=== What is needed ===
Please return, exactly and only, the lines beginning at the top of the entries below and ending with the line containing "C204: 680nF (GND, VCC) -> 22nF (GND, VCC)"; keep out the pictures.

[Version difference data]
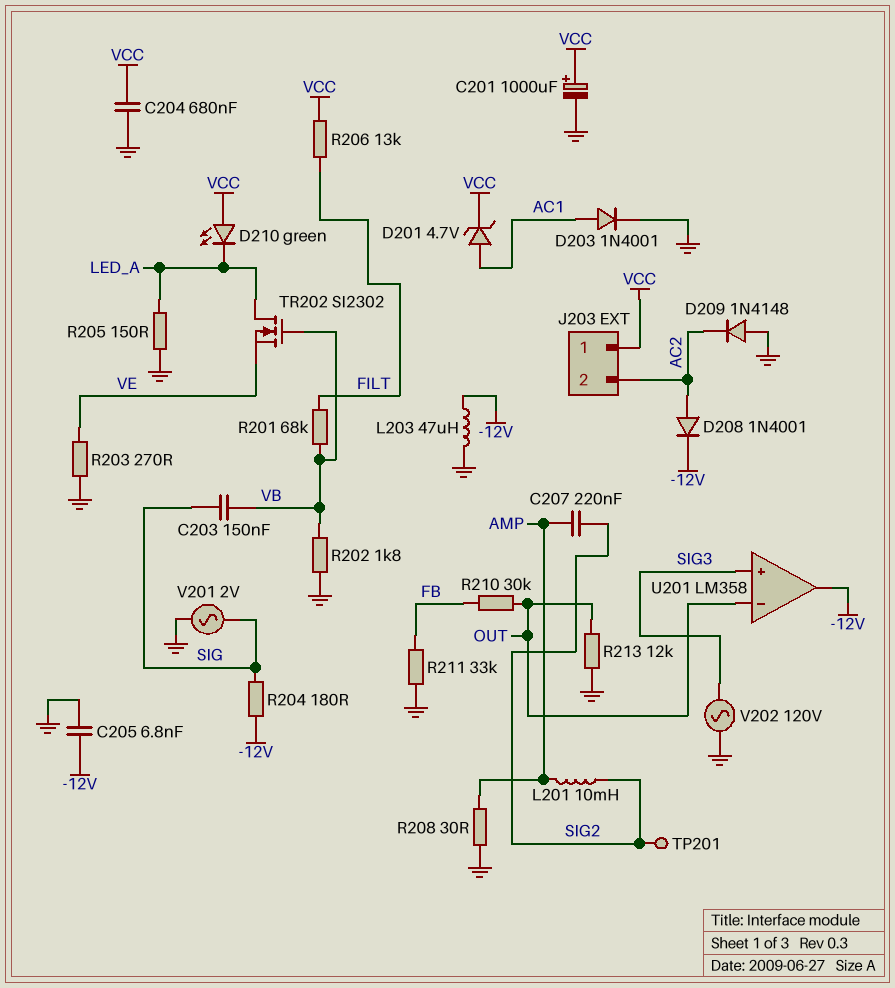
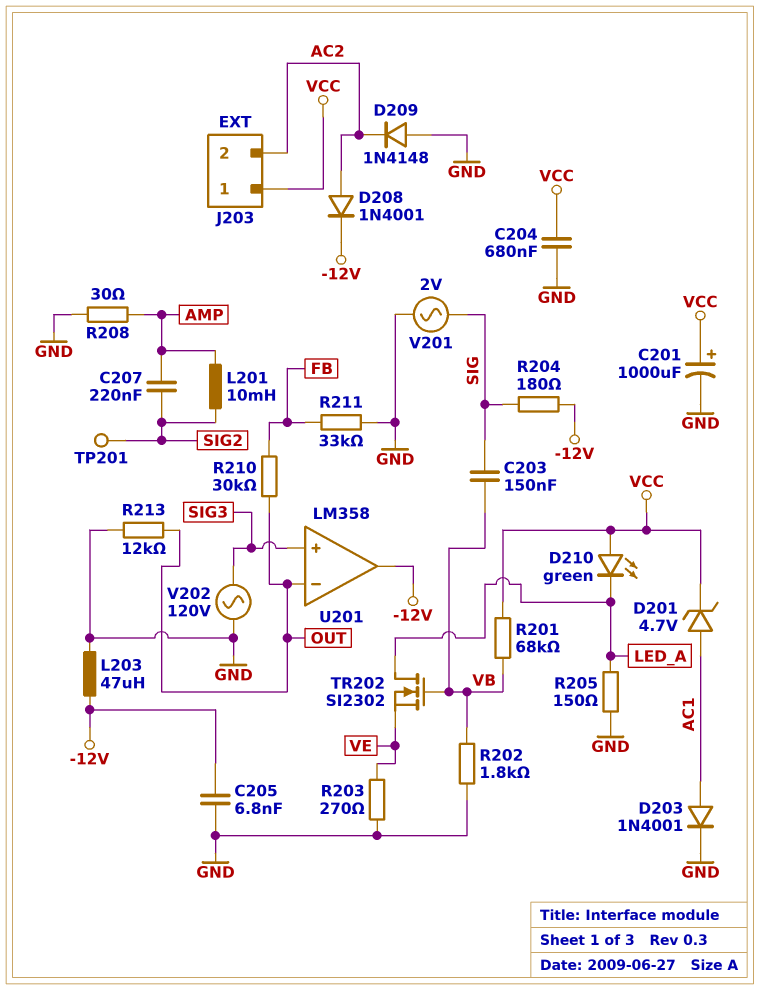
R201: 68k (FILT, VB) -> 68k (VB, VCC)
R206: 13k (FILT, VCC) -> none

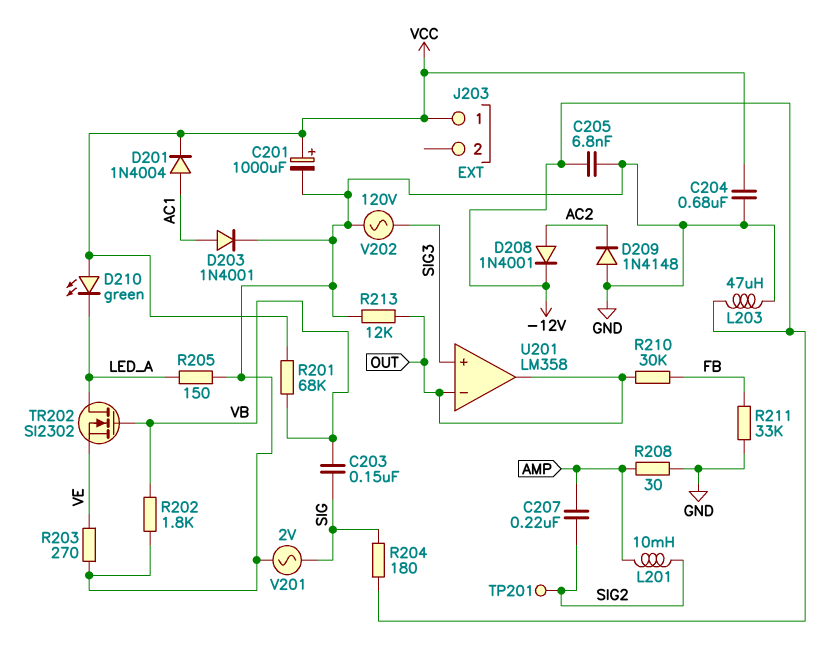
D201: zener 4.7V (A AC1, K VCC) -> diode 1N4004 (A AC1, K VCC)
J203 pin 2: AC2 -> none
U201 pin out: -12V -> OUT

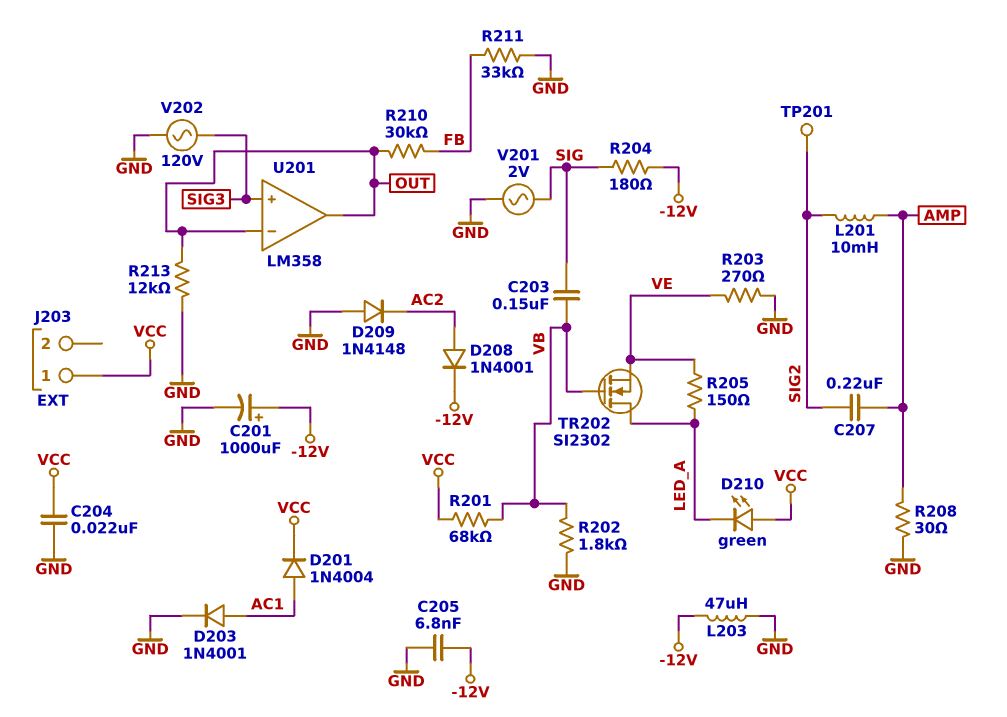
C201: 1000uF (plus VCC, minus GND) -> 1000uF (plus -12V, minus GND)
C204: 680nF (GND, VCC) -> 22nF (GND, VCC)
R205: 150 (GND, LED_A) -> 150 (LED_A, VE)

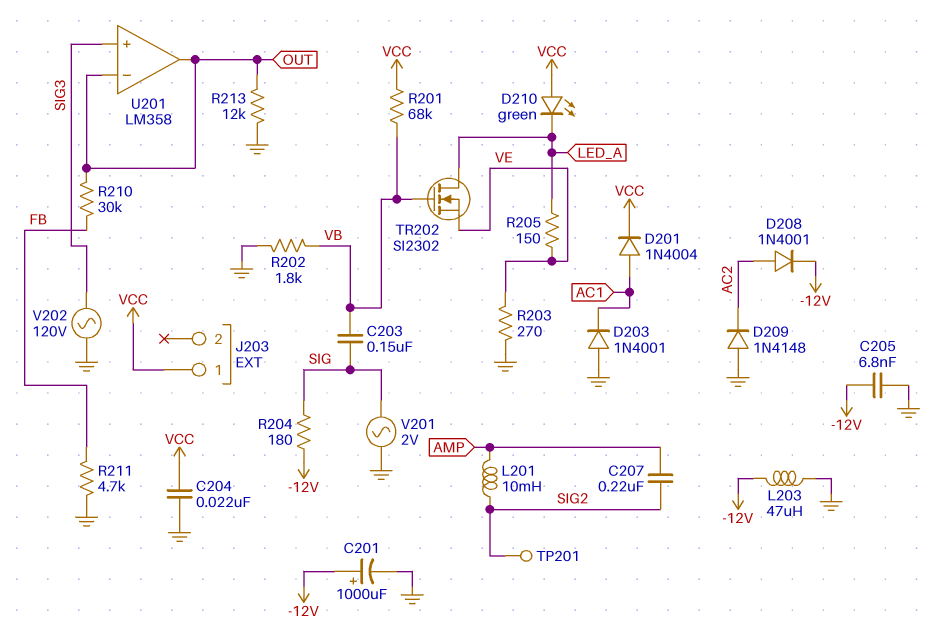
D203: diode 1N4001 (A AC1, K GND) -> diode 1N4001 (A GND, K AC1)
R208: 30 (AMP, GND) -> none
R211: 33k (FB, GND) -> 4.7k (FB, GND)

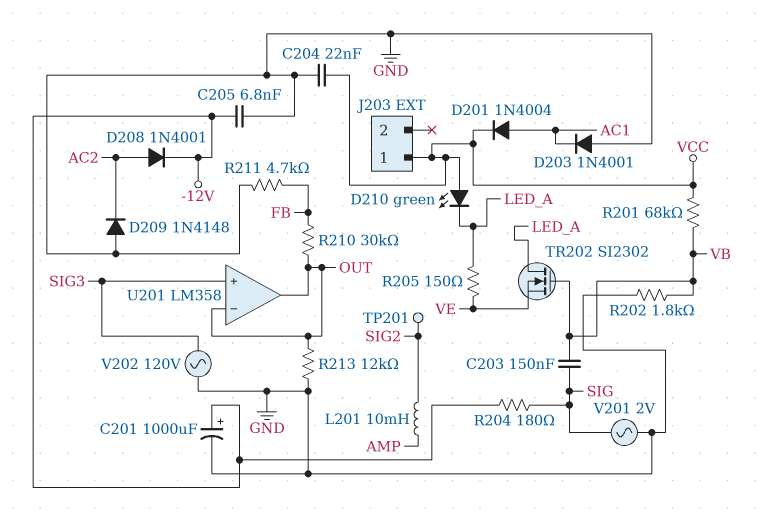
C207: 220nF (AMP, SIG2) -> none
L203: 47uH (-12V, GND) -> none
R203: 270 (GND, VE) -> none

=== Solution for this problem ===
R201: 68k (FILT, VB) -> 68k (VB, VCC)
R206: 13k (FILT, VCC) -> none

D201: zener 4.7V (A AC1, K VCC) -> diode 1N4004 (A AC1, K VCC)
J203 pin 2: AC2 -> none
U201 pin out: -12V -> OUT

C201: 1000uF (plus VCC, minus GND) -> 1000uF (plus -12V, minus GND)
C204: 680nF (GND, VCC) -> 22nF (GND, VCC)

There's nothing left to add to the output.